> _The data_
┌──

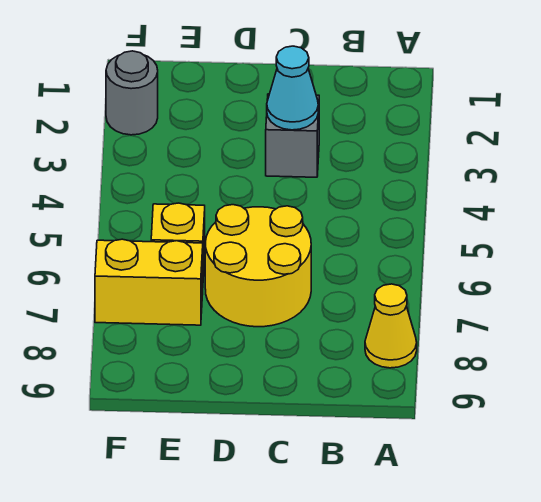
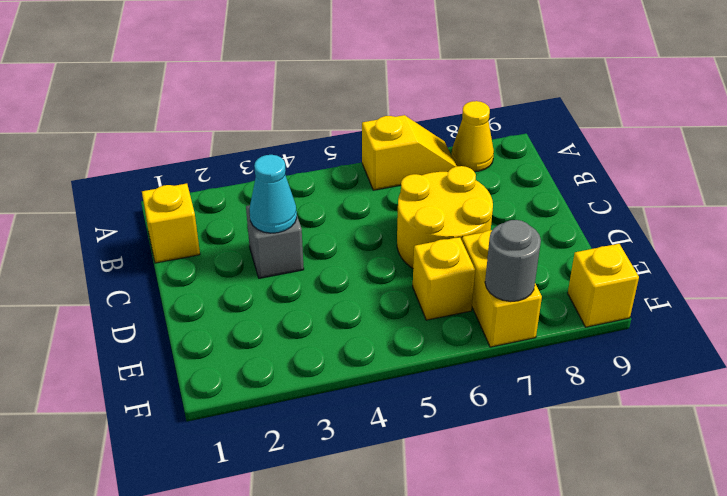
none -> yellow slope A6:A7 level 1 top 6
none -> yellow brick B1 level 1
grey round brick F2 level 1 -> grey round brick F7 level 2
none -> yellow brick F9 level 1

└──

> _Your assignment_
Tally how many lines of the material contain the word "brick". The answer must be the number and nothing else.

> _Reply to the task_
3